EXERCISE INSTRUCTIONS:
Each line of the listing below must be returned exactly.
==================================================
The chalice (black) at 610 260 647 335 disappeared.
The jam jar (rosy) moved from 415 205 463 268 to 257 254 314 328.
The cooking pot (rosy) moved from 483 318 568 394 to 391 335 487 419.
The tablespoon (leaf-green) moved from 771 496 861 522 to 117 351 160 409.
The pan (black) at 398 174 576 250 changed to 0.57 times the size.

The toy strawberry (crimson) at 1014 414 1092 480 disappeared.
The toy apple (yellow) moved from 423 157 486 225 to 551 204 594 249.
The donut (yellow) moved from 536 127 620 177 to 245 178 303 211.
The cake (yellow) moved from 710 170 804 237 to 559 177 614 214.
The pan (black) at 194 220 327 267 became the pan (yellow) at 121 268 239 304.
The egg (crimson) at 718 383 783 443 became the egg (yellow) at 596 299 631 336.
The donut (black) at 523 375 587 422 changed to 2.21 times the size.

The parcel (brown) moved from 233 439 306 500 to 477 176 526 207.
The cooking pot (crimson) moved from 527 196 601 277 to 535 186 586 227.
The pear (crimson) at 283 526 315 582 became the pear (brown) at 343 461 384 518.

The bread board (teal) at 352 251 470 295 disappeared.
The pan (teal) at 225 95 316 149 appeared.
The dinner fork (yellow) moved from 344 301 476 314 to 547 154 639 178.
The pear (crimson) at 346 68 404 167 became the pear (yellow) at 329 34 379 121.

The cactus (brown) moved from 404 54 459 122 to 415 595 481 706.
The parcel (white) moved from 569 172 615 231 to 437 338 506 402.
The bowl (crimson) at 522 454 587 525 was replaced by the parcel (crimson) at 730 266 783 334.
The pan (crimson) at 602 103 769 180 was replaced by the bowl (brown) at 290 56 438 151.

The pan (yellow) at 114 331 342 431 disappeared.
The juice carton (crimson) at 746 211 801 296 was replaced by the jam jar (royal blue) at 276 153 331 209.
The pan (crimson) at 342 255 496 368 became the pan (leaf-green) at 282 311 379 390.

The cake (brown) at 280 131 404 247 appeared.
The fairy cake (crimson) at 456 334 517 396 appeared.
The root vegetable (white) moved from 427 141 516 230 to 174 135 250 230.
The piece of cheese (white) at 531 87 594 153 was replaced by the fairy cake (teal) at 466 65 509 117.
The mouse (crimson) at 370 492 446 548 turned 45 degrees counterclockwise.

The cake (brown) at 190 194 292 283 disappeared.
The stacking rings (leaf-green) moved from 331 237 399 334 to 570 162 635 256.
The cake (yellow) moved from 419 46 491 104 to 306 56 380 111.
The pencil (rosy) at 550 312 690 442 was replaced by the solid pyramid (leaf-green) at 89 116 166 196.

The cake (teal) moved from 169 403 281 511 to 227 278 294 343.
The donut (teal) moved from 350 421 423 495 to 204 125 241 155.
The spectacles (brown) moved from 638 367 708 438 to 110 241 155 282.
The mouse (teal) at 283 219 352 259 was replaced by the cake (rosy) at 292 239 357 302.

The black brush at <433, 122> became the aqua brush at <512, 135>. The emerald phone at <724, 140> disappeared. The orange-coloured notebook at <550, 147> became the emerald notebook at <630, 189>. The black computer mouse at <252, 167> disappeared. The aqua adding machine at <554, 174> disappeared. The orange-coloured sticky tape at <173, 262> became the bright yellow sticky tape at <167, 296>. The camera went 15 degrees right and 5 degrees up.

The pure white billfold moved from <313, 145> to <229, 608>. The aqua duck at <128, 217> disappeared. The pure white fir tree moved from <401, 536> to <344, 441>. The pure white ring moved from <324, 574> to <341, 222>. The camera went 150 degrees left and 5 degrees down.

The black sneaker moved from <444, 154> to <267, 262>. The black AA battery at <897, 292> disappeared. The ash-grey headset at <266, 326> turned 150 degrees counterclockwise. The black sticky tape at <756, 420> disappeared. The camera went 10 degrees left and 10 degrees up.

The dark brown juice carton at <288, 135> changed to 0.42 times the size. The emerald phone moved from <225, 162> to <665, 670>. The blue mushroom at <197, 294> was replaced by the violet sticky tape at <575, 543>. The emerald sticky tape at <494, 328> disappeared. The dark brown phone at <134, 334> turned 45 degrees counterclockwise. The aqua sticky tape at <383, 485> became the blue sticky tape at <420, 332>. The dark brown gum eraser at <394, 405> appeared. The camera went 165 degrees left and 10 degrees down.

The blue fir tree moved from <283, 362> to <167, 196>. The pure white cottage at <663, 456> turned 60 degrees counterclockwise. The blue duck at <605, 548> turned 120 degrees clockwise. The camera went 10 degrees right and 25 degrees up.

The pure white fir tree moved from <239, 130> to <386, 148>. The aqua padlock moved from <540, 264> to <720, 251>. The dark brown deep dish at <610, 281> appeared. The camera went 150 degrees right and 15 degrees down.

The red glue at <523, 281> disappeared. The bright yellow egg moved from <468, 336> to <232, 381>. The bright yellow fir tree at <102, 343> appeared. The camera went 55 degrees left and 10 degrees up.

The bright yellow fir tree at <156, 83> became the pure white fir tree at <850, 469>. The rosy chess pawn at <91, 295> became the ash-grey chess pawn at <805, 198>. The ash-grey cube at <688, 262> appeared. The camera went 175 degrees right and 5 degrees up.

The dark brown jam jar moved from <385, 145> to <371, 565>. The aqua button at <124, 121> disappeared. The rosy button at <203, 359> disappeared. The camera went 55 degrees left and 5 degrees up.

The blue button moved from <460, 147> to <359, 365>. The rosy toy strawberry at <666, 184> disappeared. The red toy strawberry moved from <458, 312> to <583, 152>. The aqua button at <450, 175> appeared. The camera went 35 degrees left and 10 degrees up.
==================================================
PROBLEM SOLUTION:
The chalice (black) at 610 260 647 335 disappeared.
The jam jar (rosy) moved from 415 205 463 268 to 257 254 314 328.
The cooking pot (rosy) moved from 483 318 568 394 to 391 335 487 419.
The tablespoon (leaf-green) moved from 771 496 861 522 to 117 351 160 409.
The pan (black) at 398 174 576 250 changed to 0.57 times the size.

The toy strawberry (crimson) at 1014 414 1092 480 disappeared.
The toy apple (yellow) moved from 423 157 486 225 to 551 204 594 249.
The donut (yellow) moved from 536 127 620 177 to 245 178 303 211.
The cake (yellow) moved from 710 170 804 237 to 559 177 614 214.
The pan (black) at 194 220 327 267 became the pan (yellow) at 121 268 239 304.
The egg (crimson) at 718 383 783 443 became the egg (yellow) at 596 299 631 336.
The donut (black) at 523 375 587 422 changed to 2.21 times the size.

The parcel (brown) moved from 233 439 306 500 to 477 176 526 207.
The cooking pot (crimson) moved from 527 196 601 277 to 535 186 586 227.
The pear (crimson) at 283 526 315 582 became the pear (brown) at 343 461 384 518.

The bread board (teal) at 352 251 470 295 disappeared.
The pan (teal) at 225 95 316 149 appeared.
The dinner fork (yellow) moved from 344 301 476 314 to 547 154 639 178.
The pear (crimson) at 346 68 404 167 became the pear (yellow) at 329 34 379 121.

The cactus (brown) moved from 404 54 459 122 to 415 595 481 706.
The parcel (white) moved from 569 172 615 231 to 437 338 506 402.
The bowl (crimson) at 522 454 587 525 was replaced by the parcel (crimson) at 730 266 783 334.
The pan (crimson) at 602 103 769 180 was replaced by the bowl (brown) at 290 56 438 151.

The pan (yellow) at 114 331 342 431 disappeared.
The juice carton (crimson) at 746 211 801 296 was replaced by the jam jar (royal blue) at 276 153 331 209.
The pan (crimson) at 342 255 496 368 became the pan (leaf-green) at 282 311 379 390.

The cake (brown) at 280 131 404 247 appeared.
The fairy cake (crimson) at 456 334 517 396 appeared.
The root vegetable (white) moved from 427 141 516 230 to 174 135 250 230.
The piece of cheese (white) at 531 87 594 153 was replaced by the fairy cake (teal) at 466 65 509 117.
The mouse (crimson) at 370 492 446 548 turned 45 degrees counterclockwise.

The cake (brown) at 190 194 292 283 disappeared.
The stacking rings (leaf-green) moved from 331 237 399 334 to 570 162 635 256.
The cake (yellow) moved from 419 46 491 104 to 306 56 380 111.
The pencil (rosy) at 550 312 690 442 was replaced by the solid pyramid (leaf-green) at 89 116 166 196.

The cake (teal) moved from 169 403 281 511 to 227 278 294 343.
The donut (teal) moved from 350 421 423 495 to 204 125 241 155.
The spectacles (brown) moved from 638 367 708 438 to 110 241 155 282.
The mouse (teal) at 283 219 352 259 was replaced by the cake (rosy) at 292 239 357 302.

The black brush at <433, 122> became the aqua brush at <512, 135>. The emerald phone at <724, 140> disappeared. The orange-coloured notebook at <550, 147> became the emerald notebook at <630, 189>. The black computer mouse at <252, 167> disappeared. The aqua adding machine at <554, 174> disappeared. The orange-coloured sticky tape at <173, 262> became the bright yellow sticky tape at <167, 296>. The camera went 15 degrees right and 5 degrees up.

The pure white billfold moved from <313, 145> to <229, 608>. The aqua duck at <128, 217> disappeared. The pure white fir tree moved from <401, 536> to <344, 441>. The pure white ring moved from <324, 574> to <341, 222>. The camera went 150 degrees left and 5 degrees down.

The black sneaker moved from <444, 154> to <267, 262>. The black AA battery at <897, 292> disappeared. The ash-grey headset at <266, 326> turned 150 degrees counterclockwise. The black sticky tape at <756, 420> disappeared. The camera went 10 degrees left and 10 degrees up.

The dark brown juice carton at <288, 135> changed to 0.42 times the size. The emerald phone moved from <225, 162> to <665, 670>. The blue mushroom at <197, 294> was replaced by the violet sticky tape at <575, 543>. The emerald sticky tape at <494, 328> disappeared. The dark brown phone at <134, 334> turned 45 degrees counterclockwise. The aqua sticky tape at <383, 485> became the blue sticky tape at <420, 332>. The dark brown gum eraser at <394, 405> appeared. The camera went 165 degrees left and 10 degrees down.

The blue fir tree moved from <283, 362> to <167, 196>. The pure white cottage at <663, 456> turned 60 degrees counterclockwise. The blue duck at <605, 548> turned 120 degrees clockwise. The camera went 10 degrees right and 25 degrees up.

The pure white fir tree moved from <239, 130> to <386, 148>. The aqua padlock moved from <540, 264> to <720, 251>. The dark brown deep dish at <610, 281> appeared. The camera went 150 degrees right and 15 degrees down.

The red glue at <523, 281> disappeared. The bright yellow egg moved from <468, 336> to <232, 381>. The bright yellow fir tree at <102, 343> appeared. The camera went 55 degrees left and 10 degrees up.

The bright yellow fir tree at <156, 83> became the pure white fir tree at <850, 469>. The rosy chess pawn at <91, 295> became the ash-grey chess pawn at <805, 198>. The ash-grey cube at <688, 262> appeared. The camera went 175 degrees right and 5 degrees up.

The dark brown jam jar moved from <385, 145> to <371, 565>. The aqua button at <124, 121> disappeared. The rosy button at <203, 359> disappeared. The camera went 55 degrees left and 5 degrees up.

The blue button moved from <460, 147> to <359, 365>. The rosy toy strawberry at <666, 184> disappeared. The red toy strawberry moved from <458, 312> to <583, 152>. The aqua button at <450, 175> appeared. The camera went 35 degrees left and 10 degrees up.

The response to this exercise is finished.